# Requirement
Could you write back every line of the records below word for word, leaving out the pictures?

START Material provided

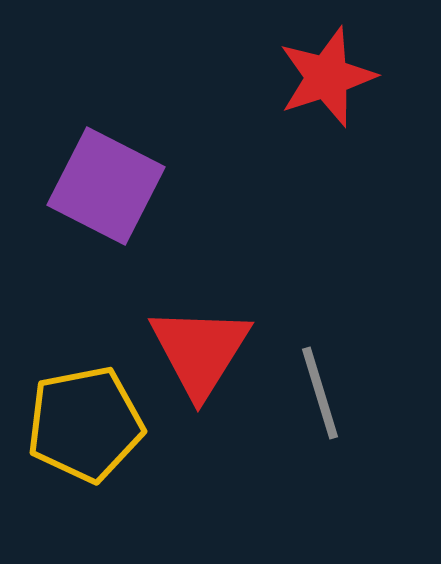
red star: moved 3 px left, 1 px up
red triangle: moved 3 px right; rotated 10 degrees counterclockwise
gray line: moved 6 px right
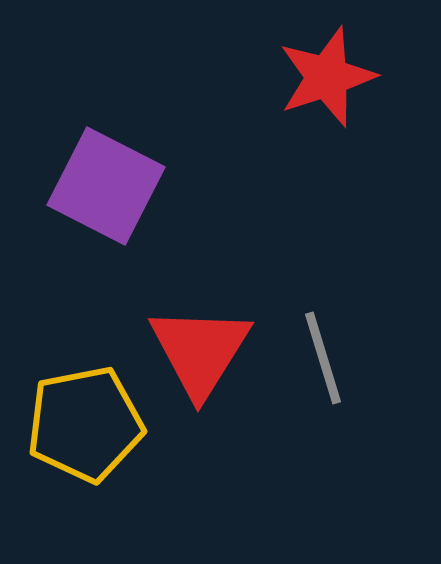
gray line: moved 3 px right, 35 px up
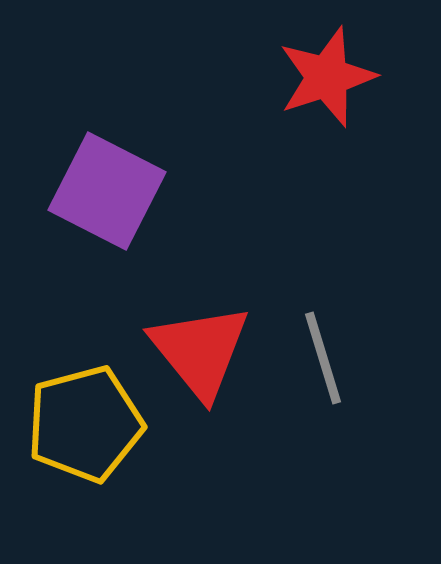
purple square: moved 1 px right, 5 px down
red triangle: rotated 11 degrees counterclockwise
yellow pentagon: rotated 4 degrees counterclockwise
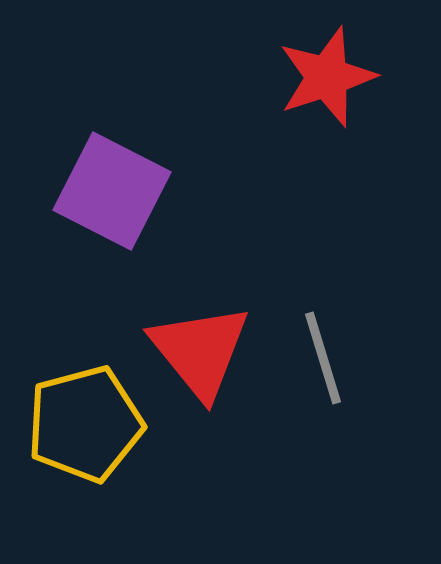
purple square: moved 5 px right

END Material provided

# Response
red star: moved 3 px left, 1 px up
red triangle: moved 3 px right; rotated 10 degrees counterclockwise
gray line: moved 6 px right
gray line: moved 3 px right, 35 px up
purple square: moved 1 px right, 5 px down
red triangle: rotated 11 degrees counterclockwise
yellow pentagon: rotated 4 degrees counterclockwise
purple square: moved 5 px right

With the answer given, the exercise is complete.